**GIVEN RECORDS:**
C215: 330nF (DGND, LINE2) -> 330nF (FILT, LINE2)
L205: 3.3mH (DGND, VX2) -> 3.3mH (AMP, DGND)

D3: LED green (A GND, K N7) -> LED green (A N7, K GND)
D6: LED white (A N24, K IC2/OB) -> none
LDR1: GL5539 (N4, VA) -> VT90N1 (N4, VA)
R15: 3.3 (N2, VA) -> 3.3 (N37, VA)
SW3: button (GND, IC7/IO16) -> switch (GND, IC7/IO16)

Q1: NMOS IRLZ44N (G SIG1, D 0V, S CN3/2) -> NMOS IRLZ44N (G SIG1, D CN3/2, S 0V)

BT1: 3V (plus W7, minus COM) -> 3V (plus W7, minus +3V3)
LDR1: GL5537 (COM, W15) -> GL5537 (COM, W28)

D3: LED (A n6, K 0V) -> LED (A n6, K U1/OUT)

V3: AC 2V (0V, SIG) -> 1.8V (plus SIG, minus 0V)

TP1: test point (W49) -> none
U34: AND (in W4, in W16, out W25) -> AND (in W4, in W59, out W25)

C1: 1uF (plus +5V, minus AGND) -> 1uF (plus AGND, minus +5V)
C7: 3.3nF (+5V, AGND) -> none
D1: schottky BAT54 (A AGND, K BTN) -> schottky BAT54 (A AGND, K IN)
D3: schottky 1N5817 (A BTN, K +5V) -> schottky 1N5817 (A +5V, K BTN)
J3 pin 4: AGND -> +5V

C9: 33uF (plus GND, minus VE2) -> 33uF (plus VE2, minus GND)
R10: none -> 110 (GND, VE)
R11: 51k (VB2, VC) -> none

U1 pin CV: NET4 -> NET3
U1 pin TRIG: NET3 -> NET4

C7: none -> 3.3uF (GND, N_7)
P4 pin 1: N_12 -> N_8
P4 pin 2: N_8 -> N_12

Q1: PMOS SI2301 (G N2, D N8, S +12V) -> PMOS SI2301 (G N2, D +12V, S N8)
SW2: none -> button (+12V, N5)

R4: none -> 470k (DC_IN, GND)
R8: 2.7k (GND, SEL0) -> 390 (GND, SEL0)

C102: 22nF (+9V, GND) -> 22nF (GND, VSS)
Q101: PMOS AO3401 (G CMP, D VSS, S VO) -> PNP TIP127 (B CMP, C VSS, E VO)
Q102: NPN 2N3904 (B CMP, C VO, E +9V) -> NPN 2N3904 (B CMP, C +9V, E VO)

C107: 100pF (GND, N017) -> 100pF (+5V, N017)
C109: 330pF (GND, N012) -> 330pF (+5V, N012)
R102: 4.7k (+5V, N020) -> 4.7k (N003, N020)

**ABOUT THIS TASK:** Reproduce exactly the lines above from the line with "LDR1: GL5537 (COM, W15) -> GL5537 (COM, W28)" to the line with "U34: AND (in", including both, and add nothing.

**TASK RESULT:**
LDR1: GL5537 (COM, W15) -> GL5537 (COM, W28)

D3: LED (A n6, K 0V) -> LED (A n6, K U1/OUT)

V3: AC 2V (0V, SIG) -> 1.8V (plus SIG, minus 0V)

TP1: test point (W49) -> none
U34: AND (in W4, in W16, out W25) -> AND (in W4, in W59, out W25)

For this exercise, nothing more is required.